§ What the exercise asks: Repeat every line of the data exactly; no picture belongs in the copy.

§ Records for this exercise:

>>>

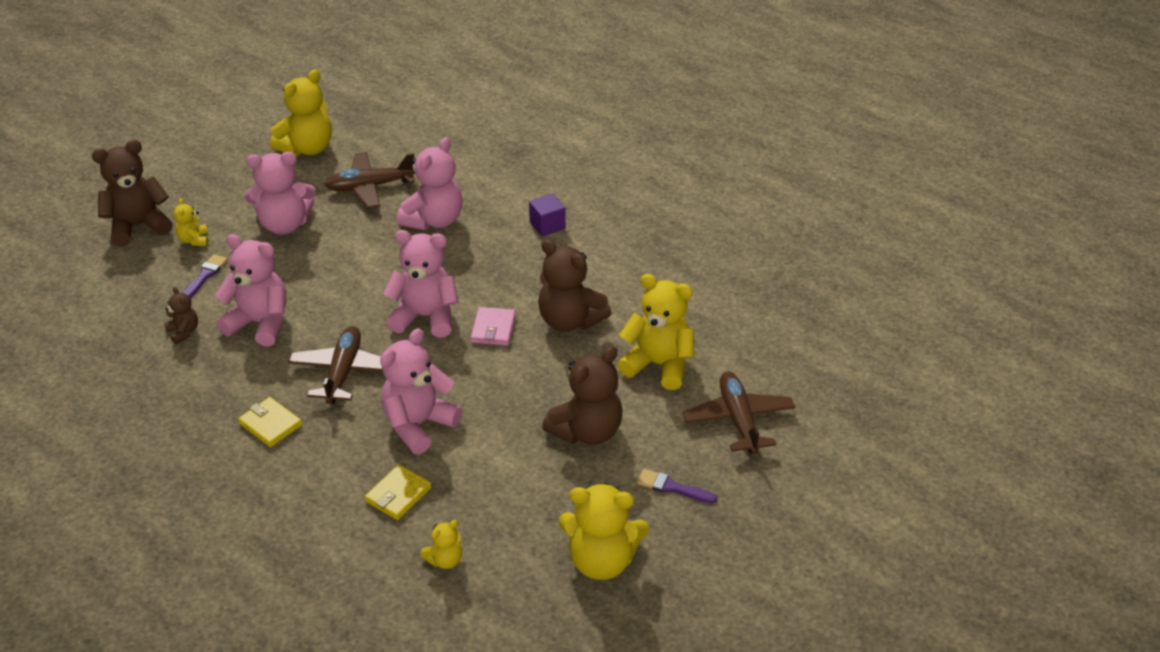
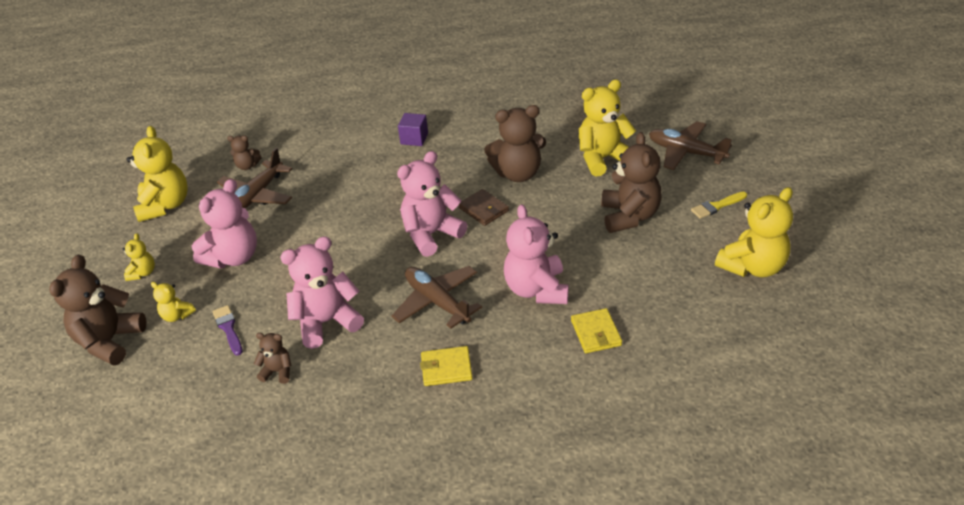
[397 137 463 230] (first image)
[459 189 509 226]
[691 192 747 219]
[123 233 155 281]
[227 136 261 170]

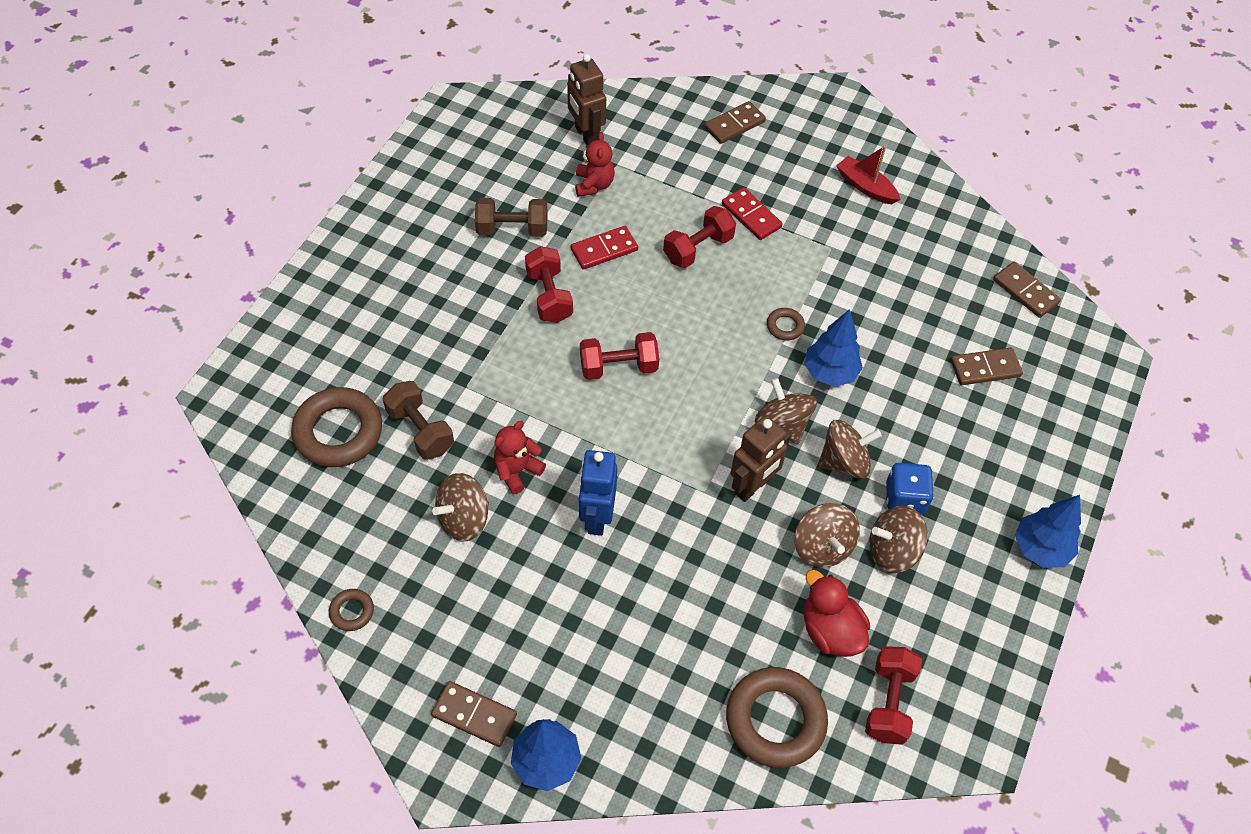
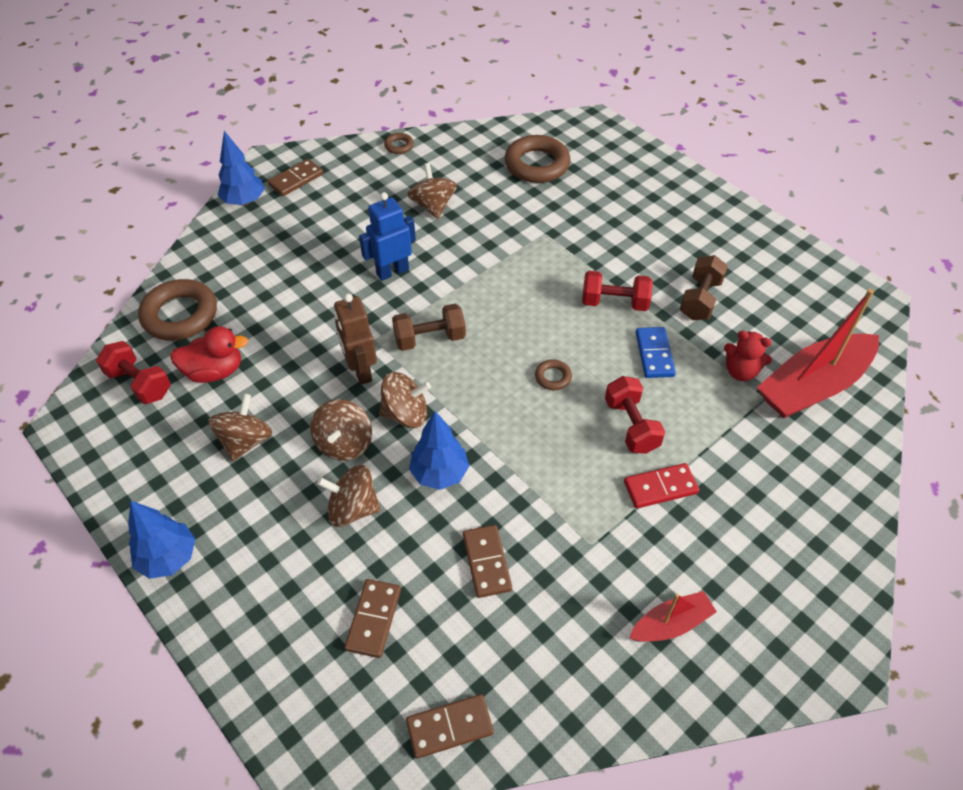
[757 289 879 418]
[463 525 512 598]
[636 327 676 378]
[535 359 572 390]
[580 332 659 380] (first image)
[392 304 466 351]
[494 421 546 494] (first image)
[359 192 416 281]
[886 463 934 515] (first image)
[317 465 381 527]

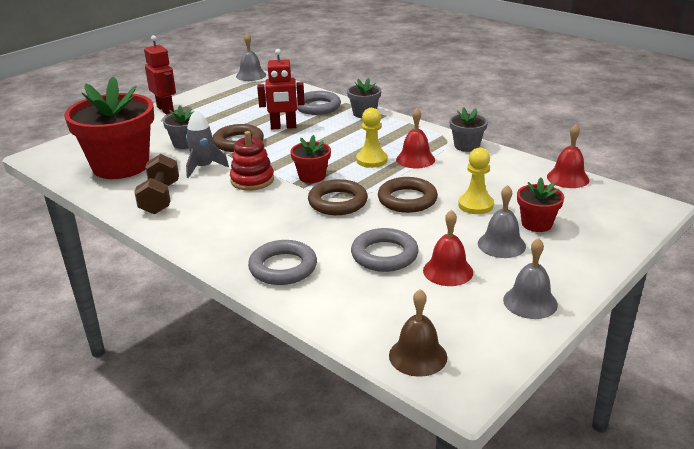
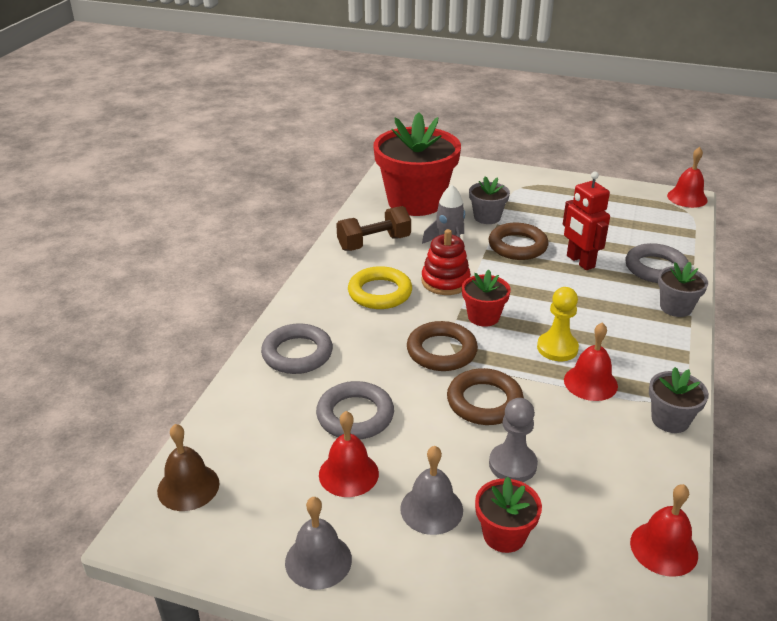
[667 147 708 208]
[144 35 176 114] (first image)
[489 398 538 482]
[348 266 412 309]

<<<

§ The answer:
[397 137 463 230] (first image)
[459 189 509 226]
[691 192 747 219]
[123 233 155 281]
[227 136 261 170]

[757 289 879 418]
[463 525 512 598]
[636 327 676 378]
[535 359 572 390]
[580 332 659 380] (first image)
[392 304 466 351]
[494 421 546 494] (first image)
[359 192 416 281]
[886 463 934 515] (first image)
[317 465 381 527]

[667 147 708 208]
[144 35 176 114] (first image)
[489 398 538 482]
[348 266 412 309]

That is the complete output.